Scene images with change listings

****

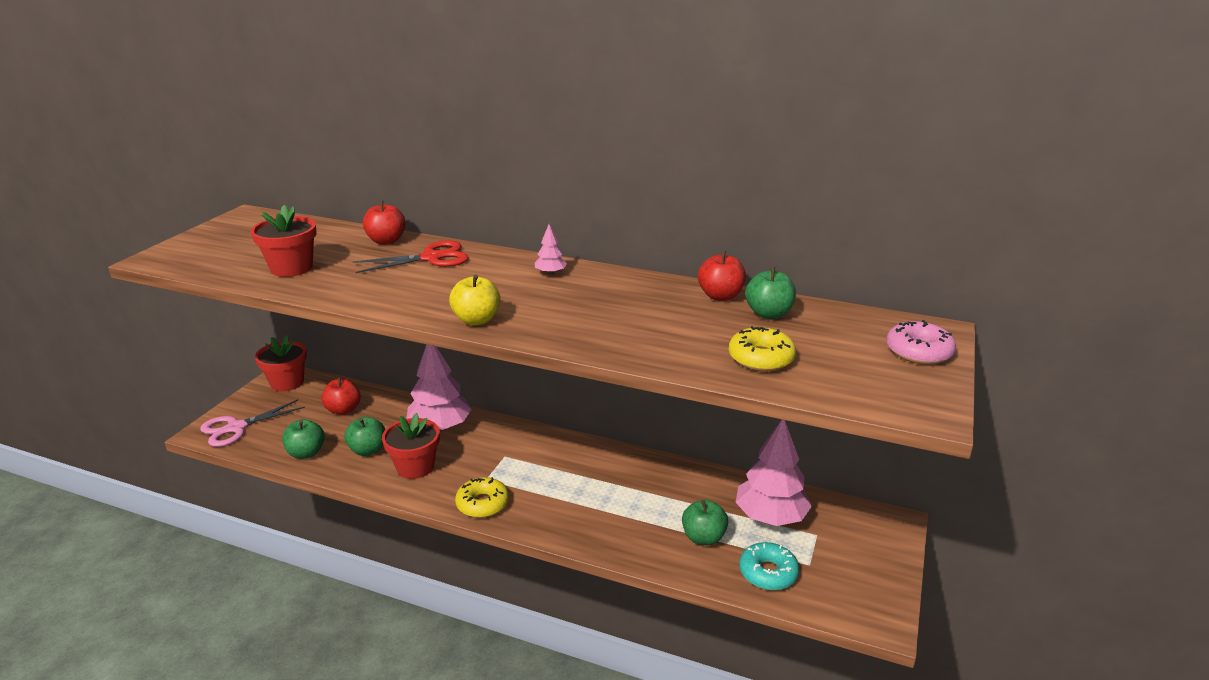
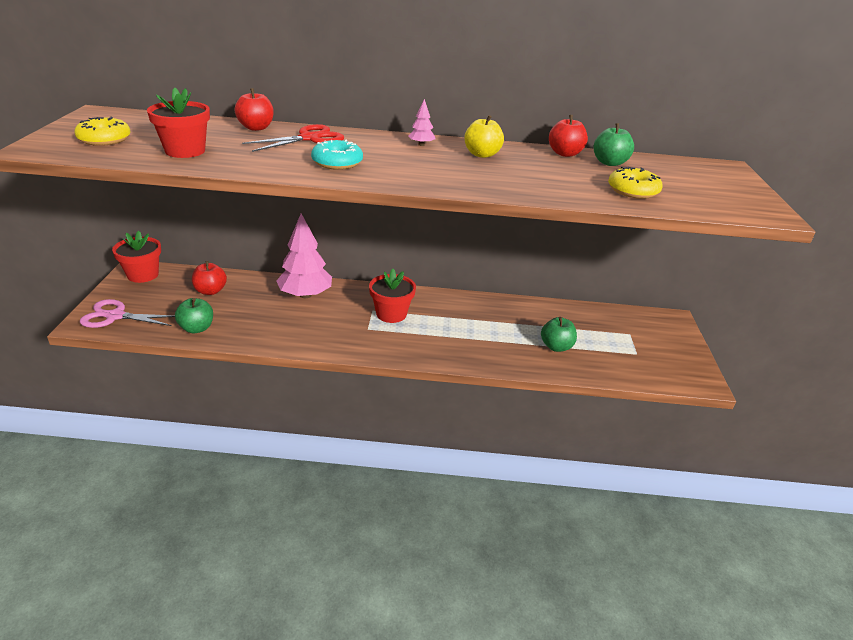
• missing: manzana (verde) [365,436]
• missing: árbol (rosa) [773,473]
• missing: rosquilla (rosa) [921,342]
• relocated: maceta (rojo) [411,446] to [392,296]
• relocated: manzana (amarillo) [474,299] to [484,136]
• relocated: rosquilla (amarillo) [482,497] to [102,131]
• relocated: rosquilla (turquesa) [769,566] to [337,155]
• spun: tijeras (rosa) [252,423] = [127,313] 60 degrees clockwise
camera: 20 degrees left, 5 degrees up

****

## ASSIGNED TASK
In the records above, find every line with the word "rosa" and copy it.

## RESPONSE BOX
• missing: árbol (rosa) [773,473]
• missing: rosquilla (rosa) [921,342]
• spun: tijeras (rosa) [252,423] = [127,313] 60 degrees clockwise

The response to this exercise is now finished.